(Exercise details): For this exercise, write out exactly the lines from the line containing "red line: (62, 16) -> (53, 25), moved" through the last line of the records, and no other lines.

(Input for this task):
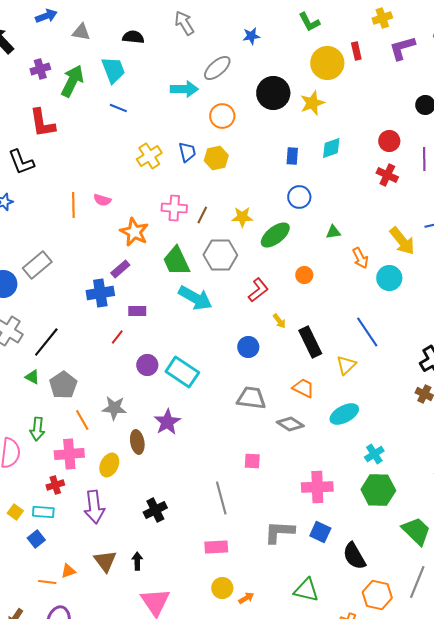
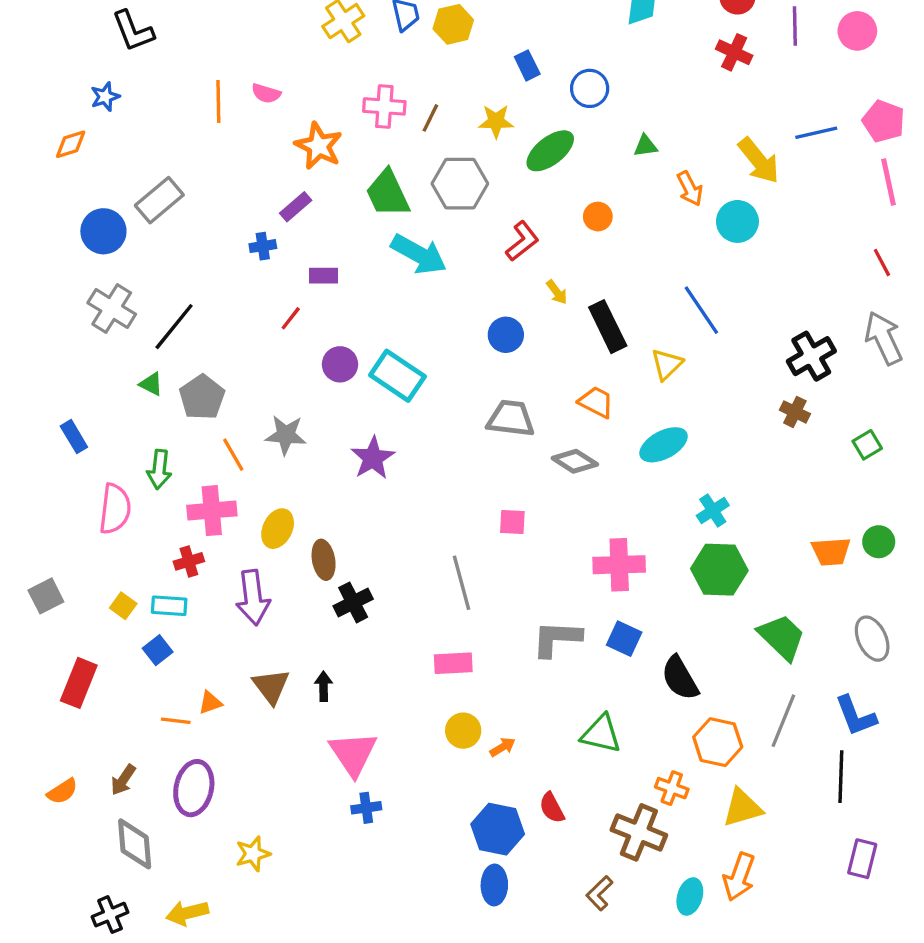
blue rectangle: (292, 156) -> (527, 65), moved, turned -30
blue cross: (100, 293) -> (263, 246), size x0.6
brown ellipse: (137, 442) -> (324, 560), moved

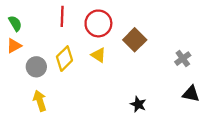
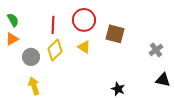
red line: (62, 16) -> (53, 25), moved
brown square: (135, 40) -> (115, 34), turned -30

(Exercise solution):
red line: (62, 16) -> (53, 25), moved
brown square: (135, 40) -> (115, 34), turned -30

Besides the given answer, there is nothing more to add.